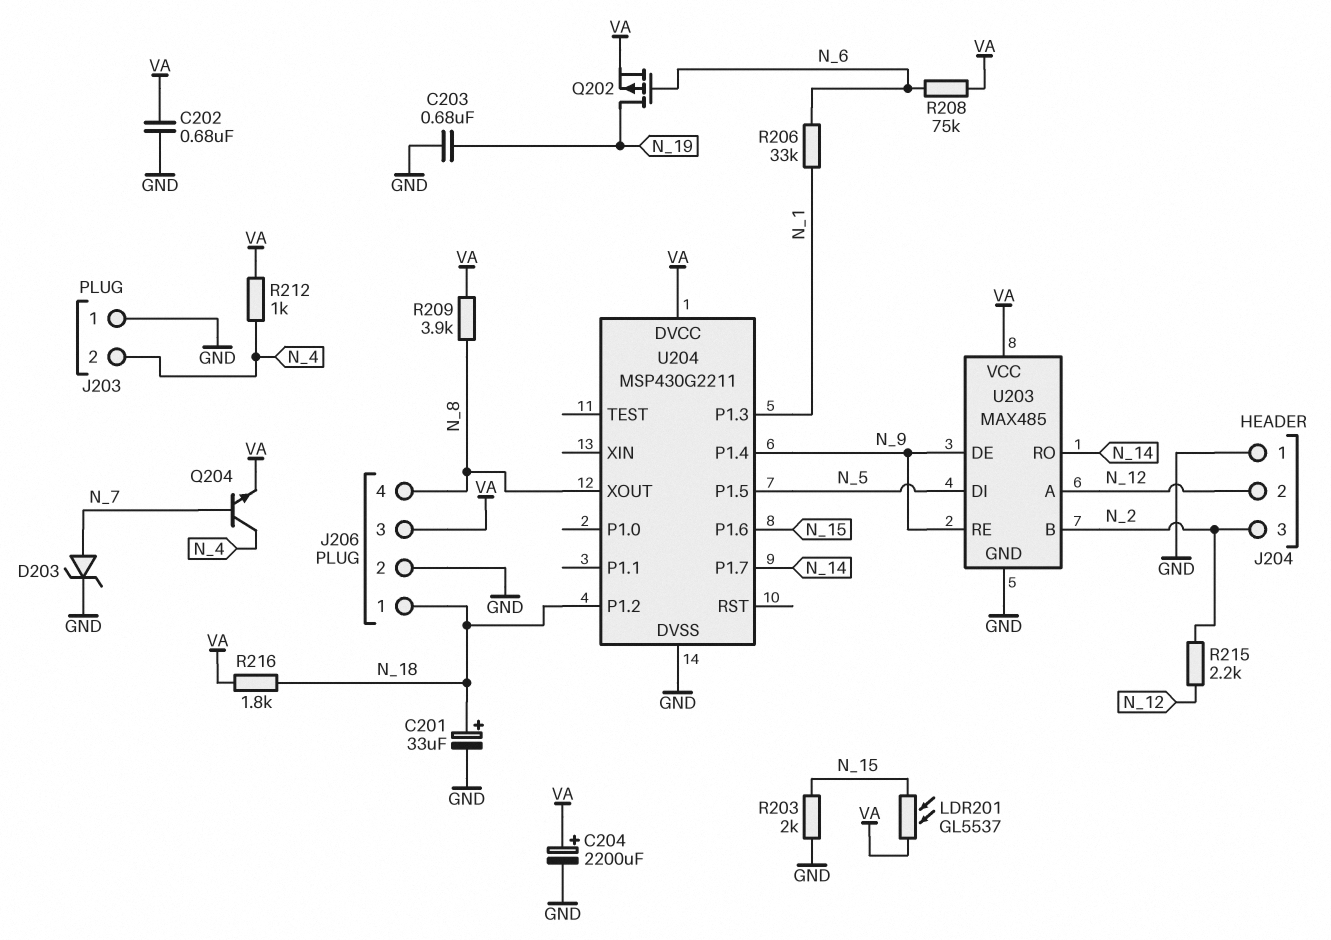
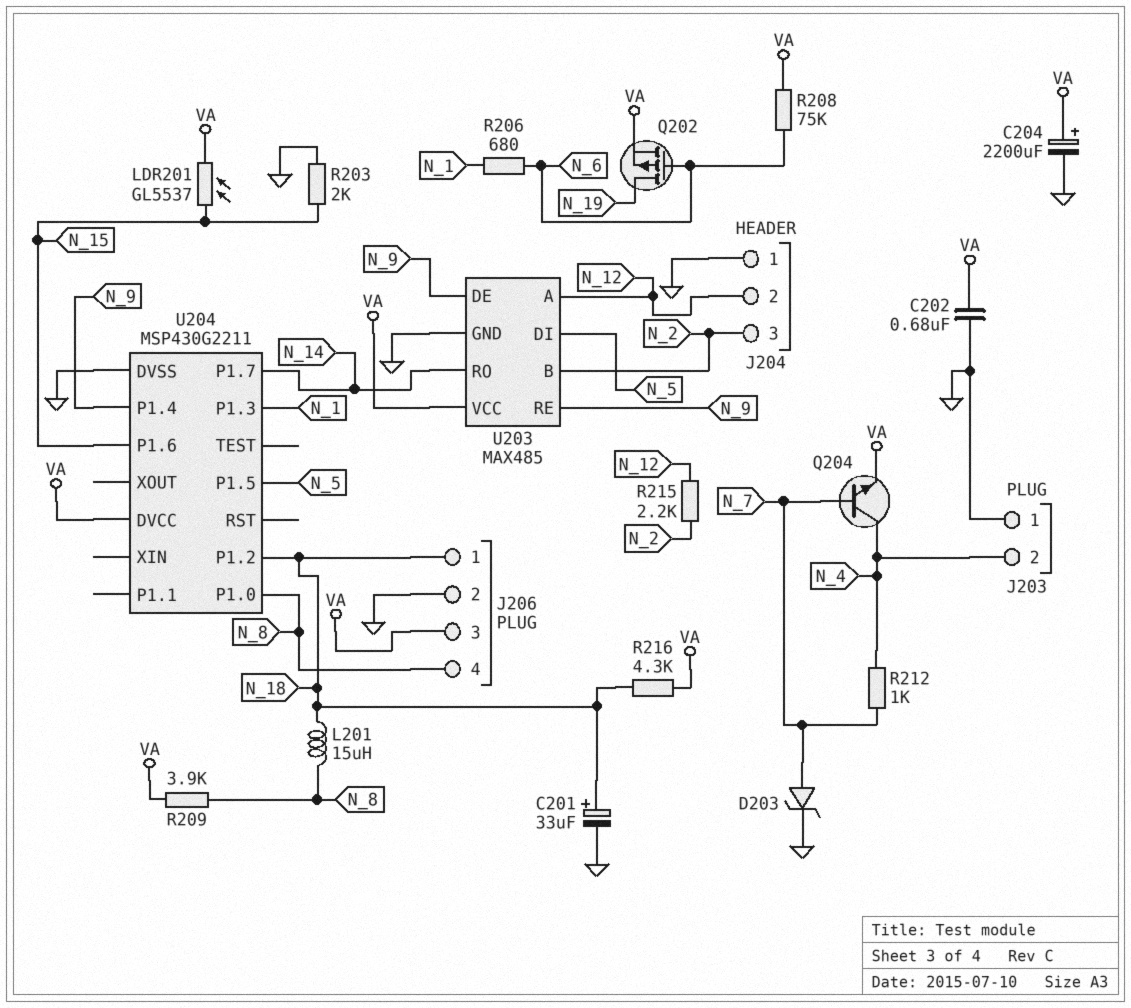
C203: 680nF (GND, N_19) -> none
L201: none -> 15uH (N_8, N_18)
R206: 33k (N_1, N_6) -> 680 (N_1, N_6)
R212: 1k (N_4, VA) -> 1k (N_4, N_7)
R216: 1.8k (N_18, VA) -> 4.3k (N_18, VA)
U204 pin P1.0: none -> N_8
U204 pin XOUT: N_8 -> none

::::::::::

_WHAT THE EXERCISE ASKS_.
Omit any images, then output the listing exactly.

_ANSWER AREA_.
C203: 680nF (GND, N_19) -> none
L201: none -> 15uH (N_8, N_18)
R206: 33k (N_1, N_6) -> 680 (N_1, N_6)
R212: 1k (N_4, VA) -> 1k (N_4, N_7)
R216: 1.8k (N_18, VA) -> 4.3k (N_18, VA)
U204 pin P1.0: none -> N_8
U204 pin XOUT: N_8 -> none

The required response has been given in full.